• _Goal of the exercise_
Copy the records word for word, omitting all pictures.

• _Recorded data_
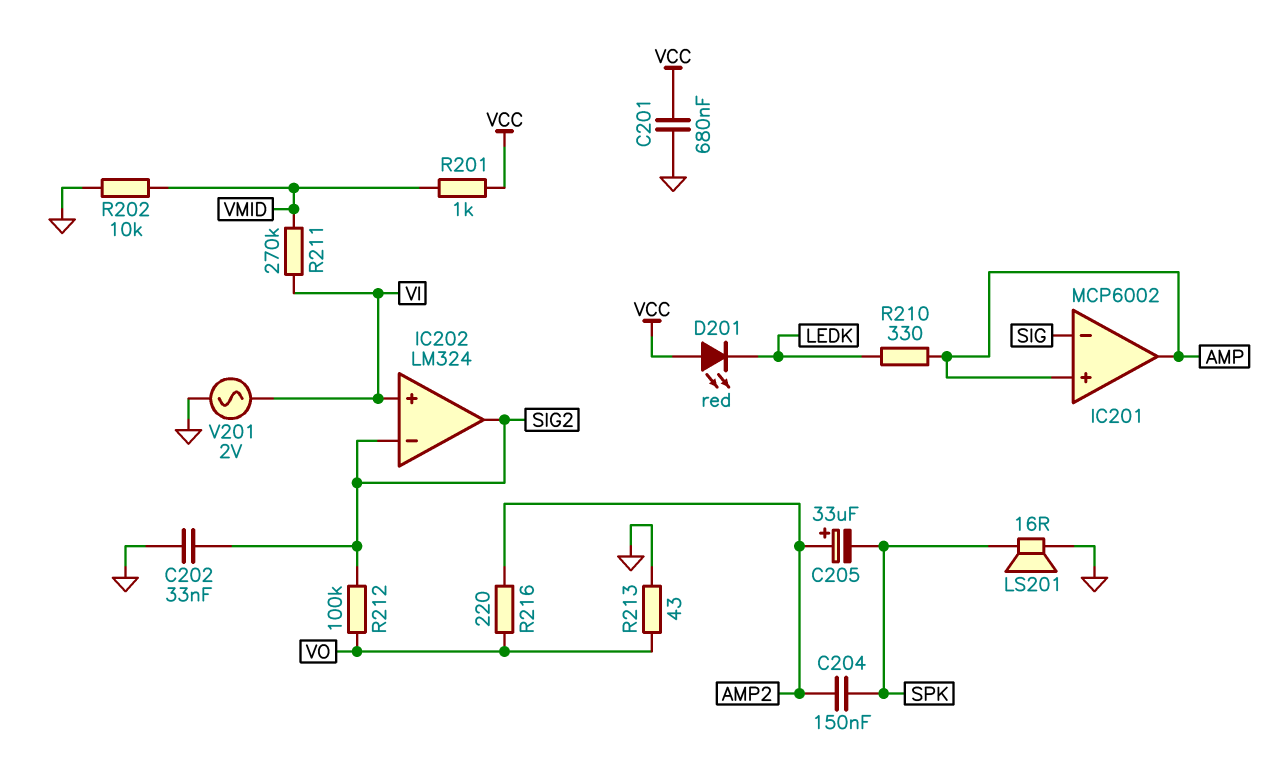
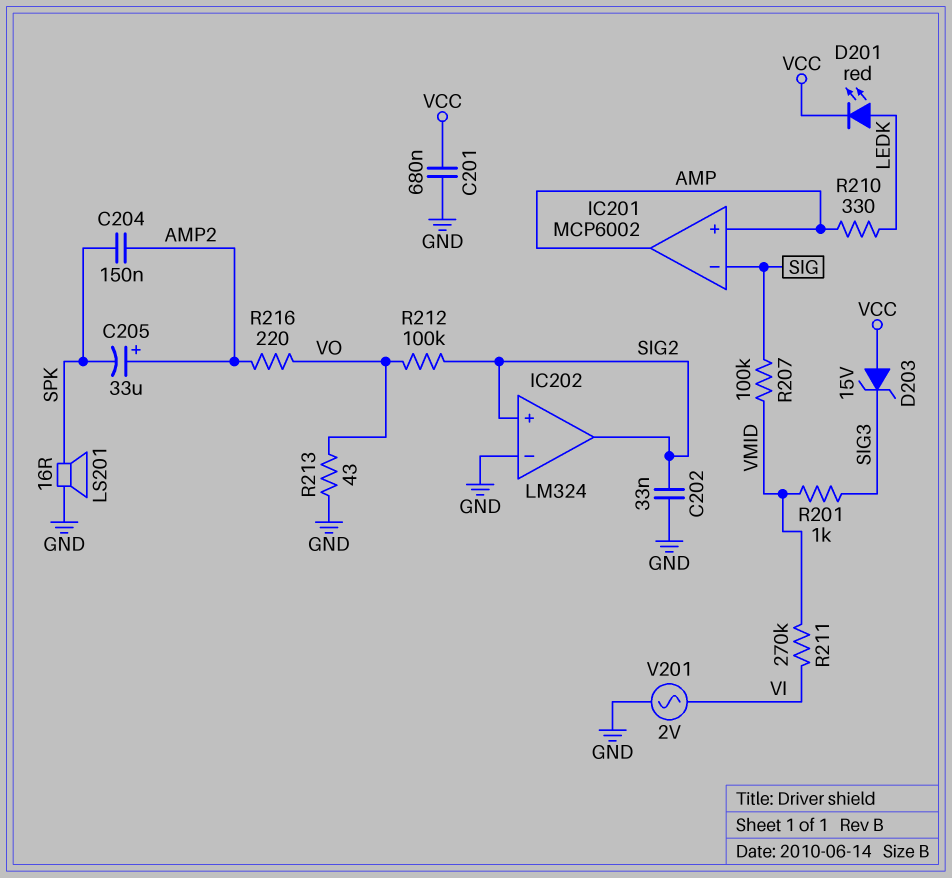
D201: LED red (A VCC, K LEDK) -> LED red (A LEDK, K VCC)
D203: none -> zener 15V (A VCC, K SIG3)
IC202 pin in+: VI -> SIG2
IC202 pin in-: SIG2 -> GND
R201: 1k (VCC, VMID) -> 1k (SIG3, VMID)
R202: 10k (GND, VMID) -> none
R207: none -> 100k (SIG, VMID)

• _Completed exercise_
D201: LED red (A VCC, K LEDK) -> LED red (A LEDK, K VCC)
D203: none -> zener 15V (A VCC, K SIG3)
IC202 pin in+: VI -> SIG2
IC202 pin in-: SIG2 -> GND
R201: 1k (VCC, VMID) -> 1k (SIG3, VMID)
R202: 10k (GND, VMID) -> none
R207: none -> 100k (SIG, VMID)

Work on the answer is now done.